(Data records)

** Begin **

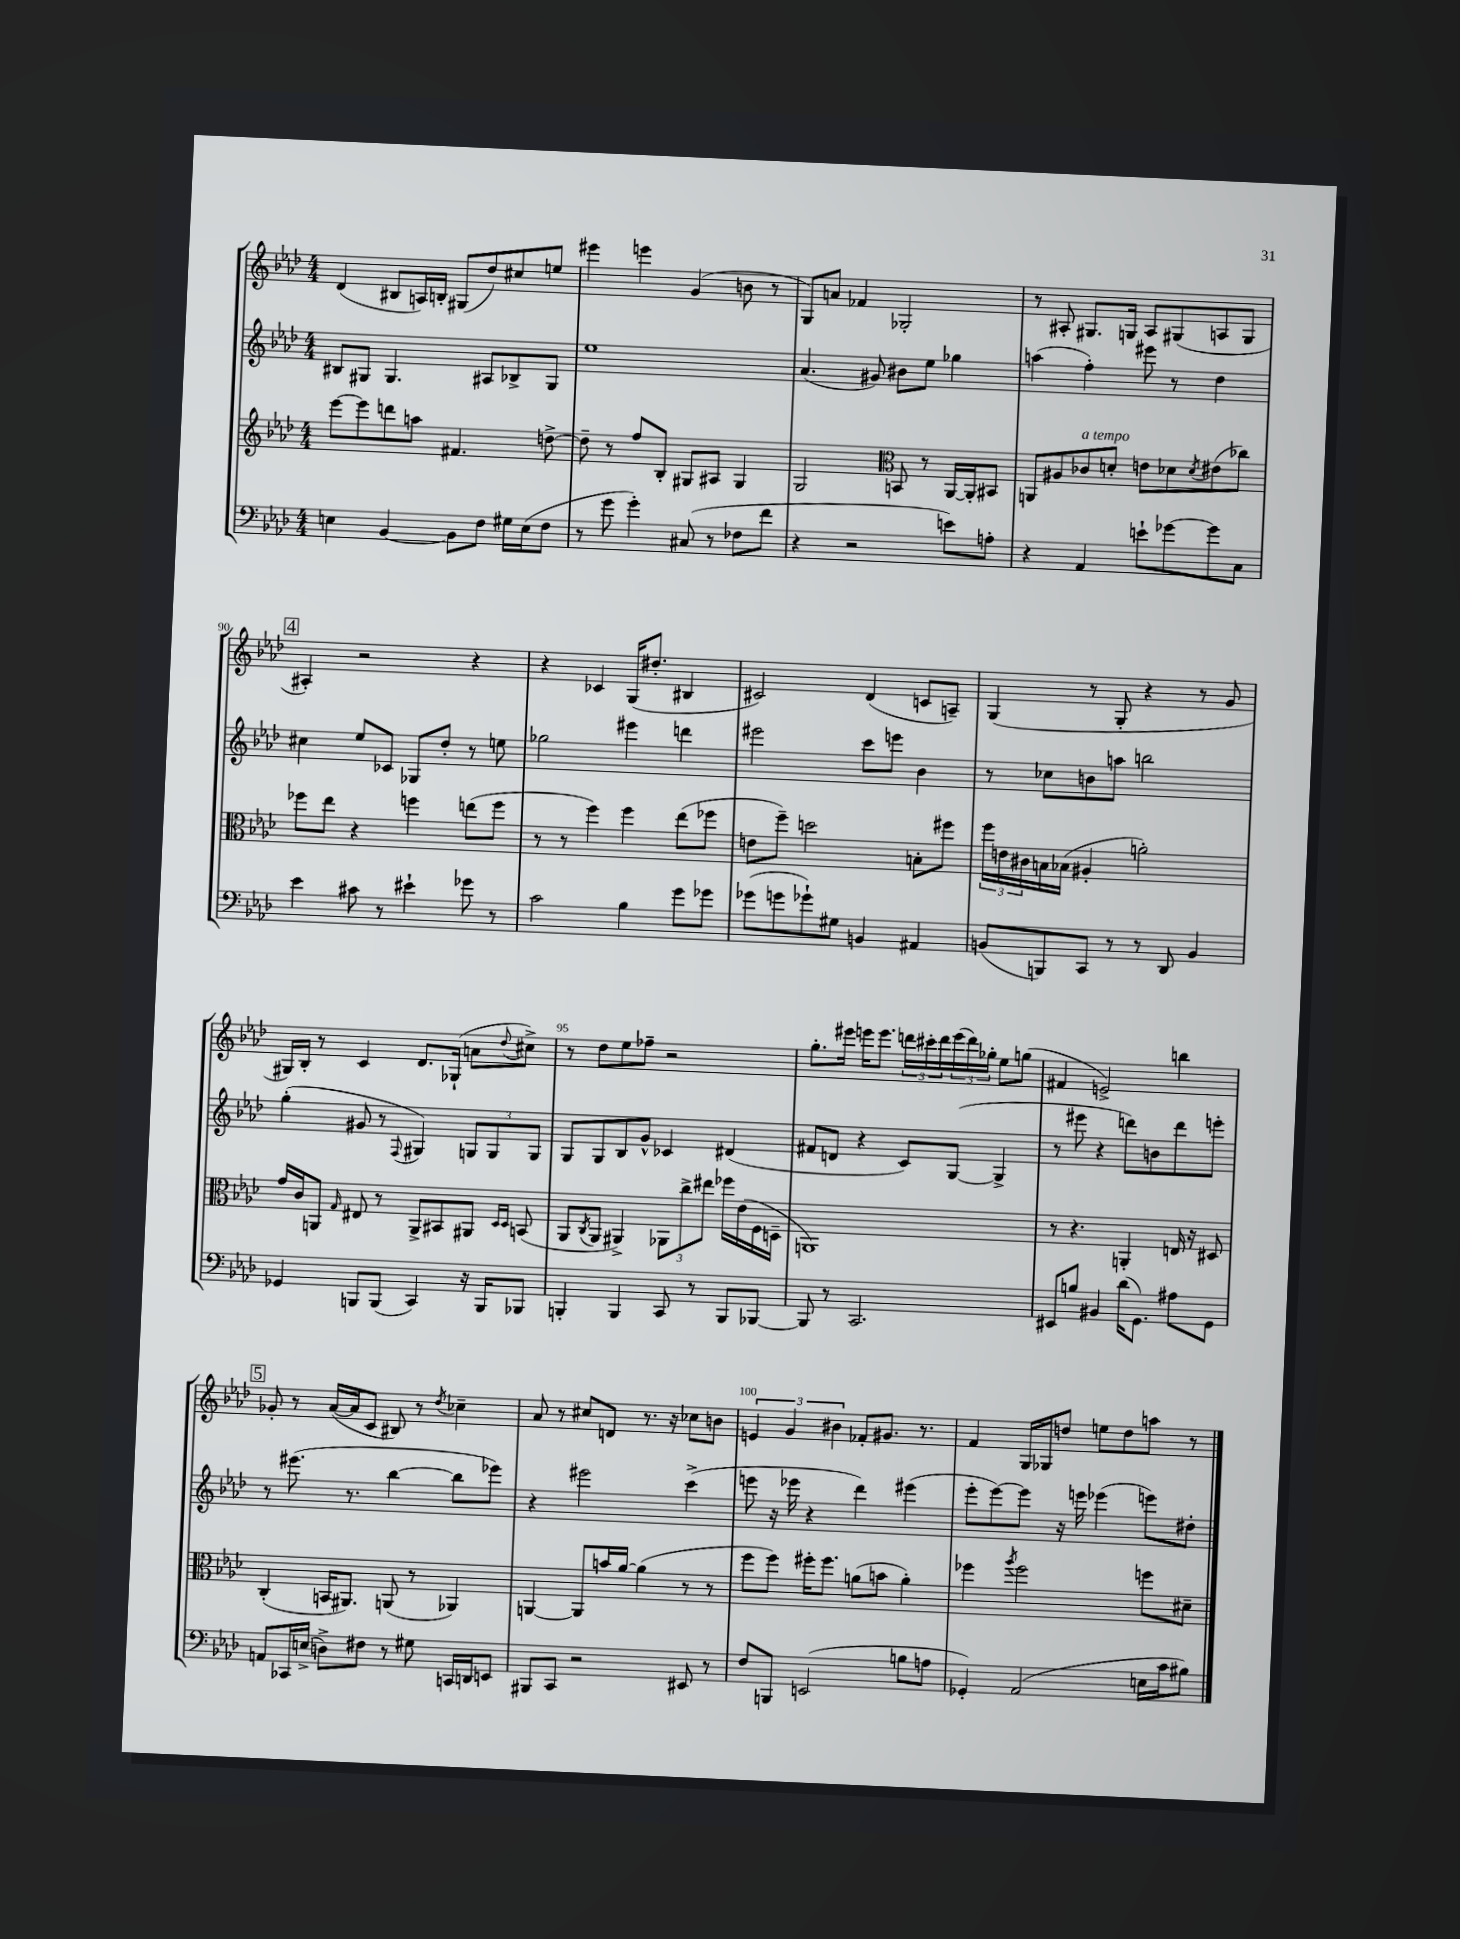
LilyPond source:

<<
\new StaffGroup <<
\new Staff = "s0" {
    \clef treble \key aes \major \numericTimeSignature \time 4/4
    des'4( bis8 a16) b16-. gis8( des''8) cis''8 e''8 |
    eis'''4 e'''4 g'4( b'8 r8 |
    g8) a'8 fes'4 ges2-. |
    r8 ais8-. gis8. g16 ais8 gis8( a8 gis8 |
    \mark \markup { \box "4" } ais4-.) r2 r4 |
    r4 ces'4 g16( dis''8.-. bis4 |
    cis'2) des'4( c'8 a8--) |
    g4( r8 g8-. r4 r8 g'8 |
    gis16) bes16-. r8 c'4 des'8. ges16-!( a'8 \appoggiatura { des''8 } cis''8->) |
    r8 des''8 ees''8 fes''8-- r2 |
    g''8.-. eis'''16 e'''16 e'''8. \tuplet 3/2 { d'''16 cis'''16-. d'''16 } \tuplet 3/2 { e'''16( d'''16) ges''16-. } ees''8 g''8( |
    fis'4 e'2->) b''4 |
    \mark \markup { \box "5" } ges'8-. r8 aes'16~( aes'16 c'8 bis8) r8 \acciaccatura { des''8 } ces''4-- |
    aes'8 r8 cis''8 d'8 r8. r16 ces''8 b'8 |
    \tuplet 3/2 { e'4 g'4 bis'4 } fes'8-. gis'8. r8. |
    f'4 g16 ges16 d''8 e''8 d''8 a''8 r8 \bar "|." |
}
\new Staff = "s1" {
    \clef treble \key aes \major \numericTimeSignature \time 4/4
    bis8 gis8 gis4. ais8 bes8-> gis8 |
    ees''1 |
    aes'4.( gis'8) bis'8 ees''8 ges''4 |
    a''4( f''4-.) eis'''8 r8 des''4 |
    \mark \markup { \box "4" } cis''4 ees''8 ces'8 ges8 des''8-. r8 e''8 |
    ges''2 eis'''4 d'''4 |
    eis'''2 c'''8 e'''8 bes'4 |
    r8 ces''8 b'8 a''8 b''2 |
    g''4-.( gis'8 r8 \appoggiatura { f8 } gis4) \tuplet 3/2 { g8 g8 g8 } |
    g8 g8 bes8 g'8-^ ces'4 dis'4( |
    fis'8 d'8 r4 c'8) g8~( g4-> |
    r8 eis'''8 r4 d'''8) b'8 d'''8 e'''8-. |
    \mark \markup { \box "5" } r8 eis'''8.( r8. bes''4~ bes''8 ees'''8) |
    r4 eis'''2 c'''4->( |
    e'''8 r16 ees'''16 r4 des'''4) eis'''4( |
    ees'''8-. ees'''8~) ees'''8 r16 e'''16 ees'''4( e'''8) dis''8-. \bar "|." |
}
\new Staff = "s2" {
    \clef treble \key aes \major \numericTimeSignature \time 4/4
    ees'''8~ ees'''8 d'''8 a''8 fis'4. d''8~-> |
    d''8-- r8 f''8 bes8-. gis8 ais8 gis4 |
    g2 \clef alto b,8 r8 aes,16~ aes,16-. bis,8 |
    a,8 ais8 ces'8^\markup { \italic "a tempo" } d'8-. e'8 des'8 \acciaccatura { des'8 } eis'8( ces''8) |
    \mark \markup { \box "4" } fes''8 ees''8 r4 f''4 e''8( f''8 |
    r8 r8 f''4) f''4 ees''8( fes''8 |
    e'8 f''8--) d''2 b8-. fis''8 |
    \tuplet 3/2 { f''16 e'16 cis'16 } b16 bes16( ais4-. a'2-.) |
    g'16 c'16 a,8 \grace { g16 } eis8 r8 a,8-> bis,8 ais,8 \grace { des16 des16 } b,8( |
    aes,8 \acciaccatura { c8 } aes,8 ais,4->) \tuplet 3/2 { aes,8 c''8-> eis''8 } fes''16 ees'16( f16 d16-- |
    a,1) |
    r8 r4. a,4-. e16 r16 dis8 |
    \mark \markup { \box "5" } c4-.( b,16 ais,8.) a,8( r8 aes,4) |
    a,4~ a,8 b'16 aes'16~ aes'4( r8 r8 |
    f''8 f''8) fis''16-. fis''8. a'8( b'8 a'4-.) |
    fes''4 \acciaccatura { aes''8 } fes''2 f''8 dis'8-- \bar "|." |
}
\new Staff = "s3" {
    \clef bass \key aes \major \numericTimeSignature \time 4/4
    e4 bes,4~ bes,8 f8 gis16 e16( f8 |
    r8 g'8 g'4-.) cis8( r8 fes8 f'8 |
    r4 r2 e'8) a8-. |
    r4 aes,4 e'8-! ges'8~ ges'8 c8 |
    \mark \markup { \box "4" } ees'4 cis'8 r8 eis'4-! ges'8 r8 |
    c'2 bes4 g'8 ges'8 |
    ges'8( g'8 ges'8-!) gis8 b,4 ais,4 |
    b,8( b,,8) c,8 r8 r8 des,8 b,4 |
    ges,4 b,,8 b,,8( c,4) r16 b,,16 bes,,8 |
    b,,4-. b,,4 c,8 r8 b,,8 bes,,8~ |
    bes,,8 r8 c,2. |
    eis,8 b8 bis,4 des'16( g,8.) ais8 g,8 |
    \mark \markup { \box "5" } a,8 ces,16 e16->( d8->) fis8 r8 gis8 c,16 d,16 e,8 |
    bis,,8 c,8 r2 eis,8 r8 |
    f8 b,,8 e,2( b8 a8 |
    ges,4-.) aes,2( e16 c'16 bis8) \bar "|." |
}
>>
>>
\layout { \context { \Score currentBarNumber = #86 \override BarNumber.break-visibility = ##(#f #t #t) barNumberVisibility = #(every-nth-bar-number-visible 5) } }
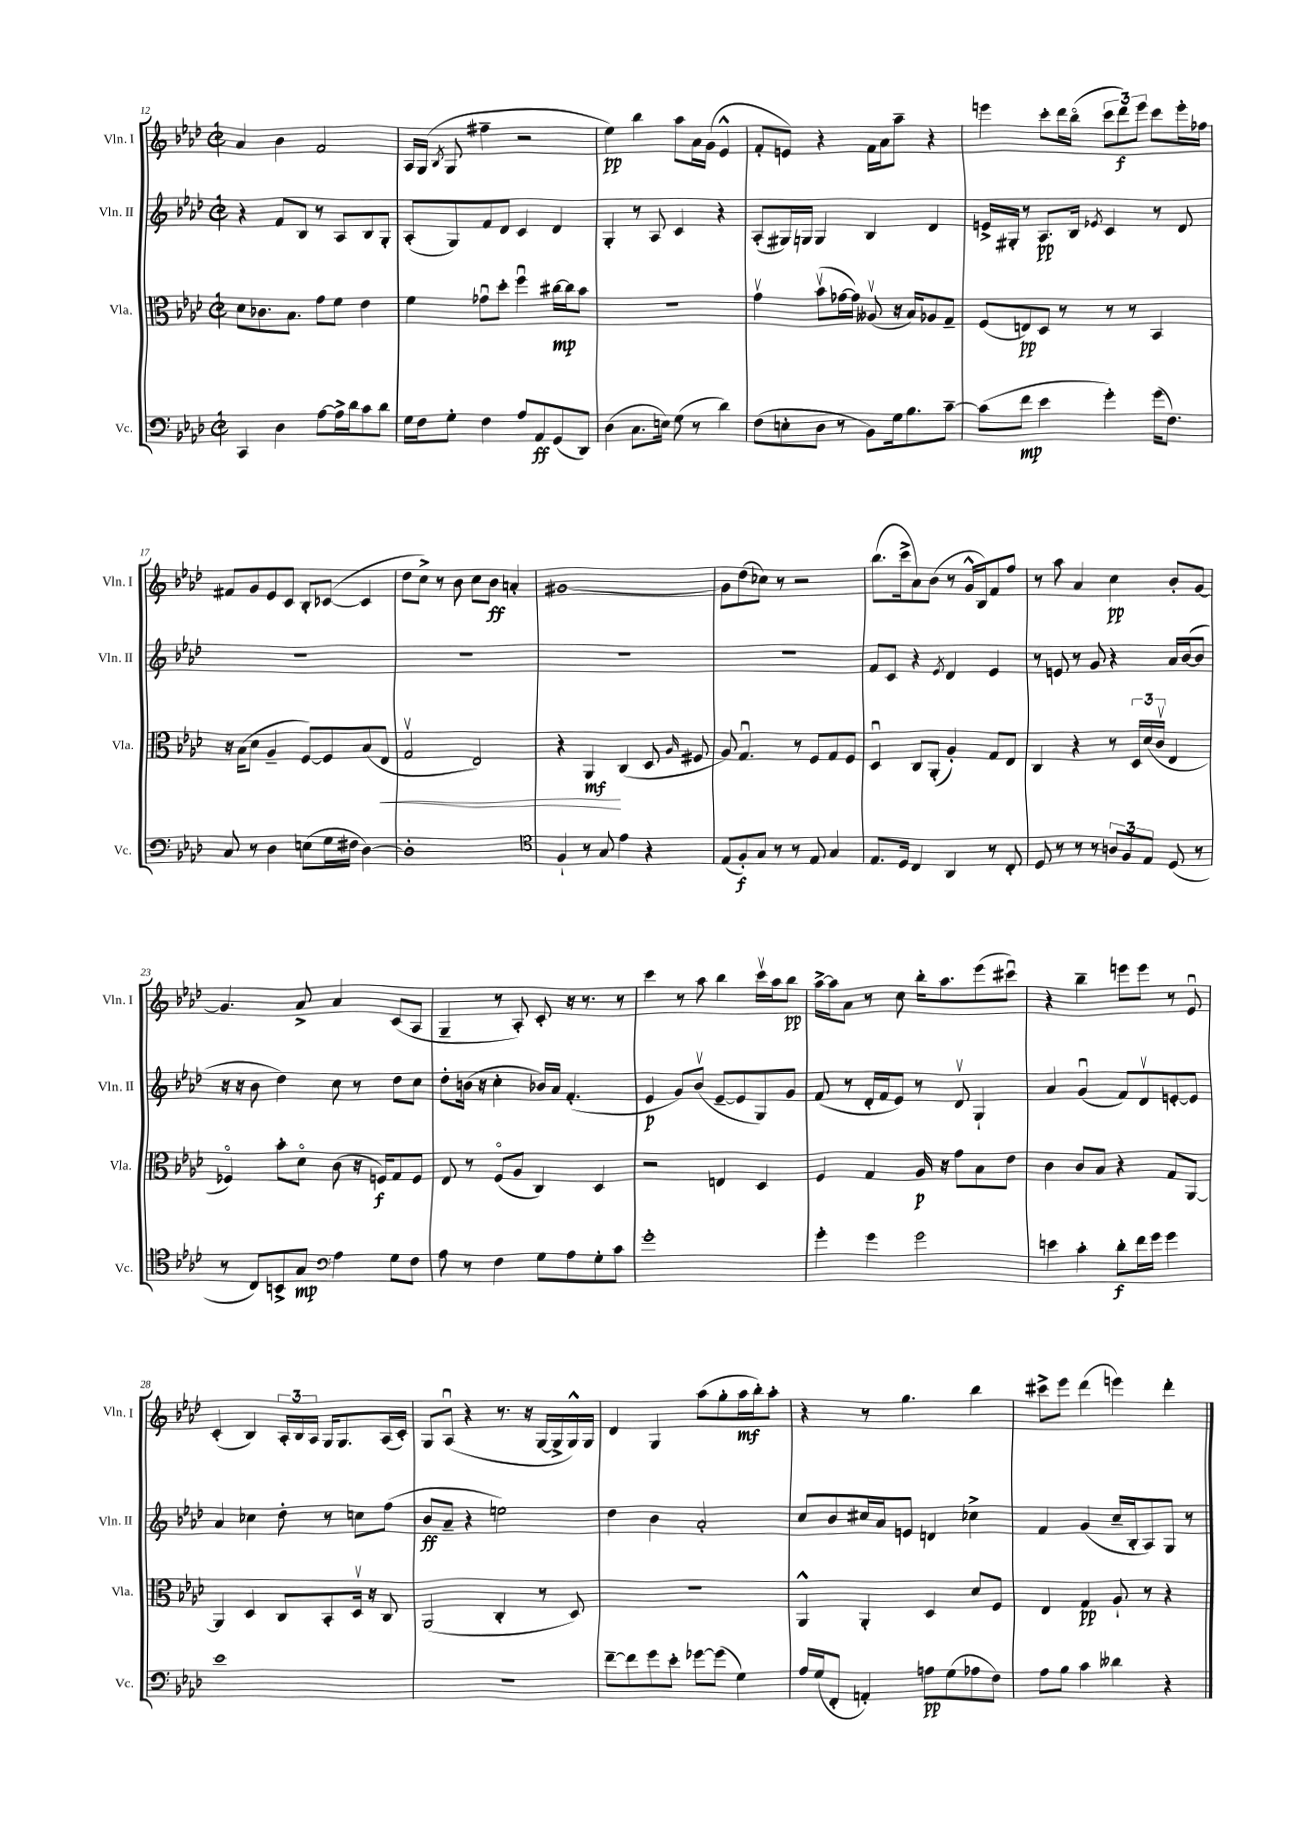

** End **

**What the exercise asks:**
Find each line above that contains the string "tuplet", treating uppercase and lowercase as different, and copy those lines.

**Answer to this task:**
    g''8.-. eis'''16 e'''16 e'''8. \tuplet 3/2 { d'''16 cis'''16-. d'''16 } \tuplet 3/2 { e'''16( d'''16) ges''16-. } ees''8 g''8( |
    \tuplet 3/2 { e'4 g'4 bis'4 } fes'8-. gis'8. r8. |
    g''4-.( gis'8 r8 \appoggiatura { f8 } gis4) \tuplet 3/2 { g8 g8 g8 } |
    \tuplet 3/2 { f''16 e'16 cis'16 } b16 bes16( ais4-. a'2-.) |
    aes,8 \acciaccatura { c8 } aes,8 ais,4->) \tuplet 3/2 { aes,8 c''8-> eis''8 } fes''16 ees'16( f16 d16-- |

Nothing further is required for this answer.